▸ **TASK**: Rewrite the lines beginning with the line containing "clerical (194, 956)" and ending with the line containing "plotter (235, 573)", replacing "hoops" with "loops" and leaving all else unchanged.

Data entries
========================================================================

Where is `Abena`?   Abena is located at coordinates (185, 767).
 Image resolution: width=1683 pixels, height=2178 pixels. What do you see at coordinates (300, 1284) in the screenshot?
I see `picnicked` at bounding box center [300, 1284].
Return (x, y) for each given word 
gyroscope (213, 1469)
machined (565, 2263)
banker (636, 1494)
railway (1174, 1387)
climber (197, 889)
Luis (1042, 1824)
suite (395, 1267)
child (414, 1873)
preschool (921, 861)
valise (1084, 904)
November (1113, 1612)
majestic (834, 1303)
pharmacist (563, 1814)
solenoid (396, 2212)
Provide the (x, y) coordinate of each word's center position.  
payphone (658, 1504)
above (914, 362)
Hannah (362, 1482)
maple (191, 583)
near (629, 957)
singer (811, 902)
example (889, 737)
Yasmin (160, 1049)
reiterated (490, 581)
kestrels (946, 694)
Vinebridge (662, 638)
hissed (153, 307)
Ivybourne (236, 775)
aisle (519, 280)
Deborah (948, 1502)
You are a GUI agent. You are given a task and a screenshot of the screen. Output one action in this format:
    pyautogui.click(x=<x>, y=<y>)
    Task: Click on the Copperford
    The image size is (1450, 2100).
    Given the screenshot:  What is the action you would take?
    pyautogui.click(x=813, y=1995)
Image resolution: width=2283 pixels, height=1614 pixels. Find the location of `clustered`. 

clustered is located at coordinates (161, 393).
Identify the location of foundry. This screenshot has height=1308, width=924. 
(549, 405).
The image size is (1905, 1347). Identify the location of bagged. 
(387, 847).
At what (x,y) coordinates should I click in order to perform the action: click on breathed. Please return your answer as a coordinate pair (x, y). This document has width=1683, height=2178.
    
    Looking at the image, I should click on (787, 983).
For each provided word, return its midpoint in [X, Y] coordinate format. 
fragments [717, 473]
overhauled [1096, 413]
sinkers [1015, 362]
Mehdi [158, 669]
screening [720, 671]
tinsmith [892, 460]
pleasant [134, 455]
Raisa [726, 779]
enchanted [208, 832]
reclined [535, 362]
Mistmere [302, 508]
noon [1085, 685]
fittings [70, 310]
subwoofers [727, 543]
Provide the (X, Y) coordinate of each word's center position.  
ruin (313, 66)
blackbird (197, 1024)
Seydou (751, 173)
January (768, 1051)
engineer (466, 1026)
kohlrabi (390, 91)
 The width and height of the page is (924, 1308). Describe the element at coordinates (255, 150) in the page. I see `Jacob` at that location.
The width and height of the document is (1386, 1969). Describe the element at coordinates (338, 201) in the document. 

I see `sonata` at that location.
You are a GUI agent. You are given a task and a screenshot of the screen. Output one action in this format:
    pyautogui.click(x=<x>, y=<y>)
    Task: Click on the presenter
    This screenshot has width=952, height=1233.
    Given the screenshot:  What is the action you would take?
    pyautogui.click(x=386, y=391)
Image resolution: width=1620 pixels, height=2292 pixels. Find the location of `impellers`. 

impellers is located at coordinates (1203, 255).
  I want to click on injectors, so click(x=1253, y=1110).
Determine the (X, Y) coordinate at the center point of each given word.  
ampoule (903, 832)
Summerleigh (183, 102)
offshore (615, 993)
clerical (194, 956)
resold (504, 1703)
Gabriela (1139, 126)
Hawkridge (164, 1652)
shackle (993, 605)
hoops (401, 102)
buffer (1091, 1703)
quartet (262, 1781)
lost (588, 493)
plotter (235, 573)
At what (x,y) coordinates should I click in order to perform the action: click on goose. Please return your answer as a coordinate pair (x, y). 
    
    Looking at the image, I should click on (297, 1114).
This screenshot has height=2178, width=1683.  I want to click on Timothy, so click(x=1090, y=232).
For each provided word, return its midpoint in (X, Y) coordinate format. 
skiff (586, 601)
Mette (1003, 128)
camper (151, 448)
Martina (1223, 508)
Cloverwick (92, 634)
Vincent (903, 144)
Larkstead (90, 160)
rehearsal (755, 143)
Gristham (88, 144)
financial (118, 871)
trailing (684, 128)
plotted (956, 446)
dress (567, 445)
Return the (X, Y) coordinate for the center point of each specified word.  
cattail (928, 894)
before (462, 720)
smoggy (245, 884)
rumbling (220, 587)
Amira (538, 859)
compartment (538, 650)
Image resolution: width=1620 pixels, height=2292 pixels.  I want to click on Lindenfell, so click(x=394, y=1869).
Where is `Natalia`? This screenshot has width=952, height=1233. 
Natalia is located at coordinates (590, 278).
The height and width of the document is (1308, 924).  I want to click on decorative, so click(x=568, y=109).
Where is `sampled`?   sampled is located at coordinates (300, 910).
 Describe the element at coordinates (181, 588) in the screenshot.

========================================================================

▸ **WRITTEN REPLY**:
clerical (194, 956)
resold (504, 1703)
Gabriela (1139, 126)
Hawkridge (164, 1652)
shackle (993, 605)
loops (401, 102)
buffer (1091, 1703)
quartet (262, 1781)
lost (588, 493)
plotter (235, 573)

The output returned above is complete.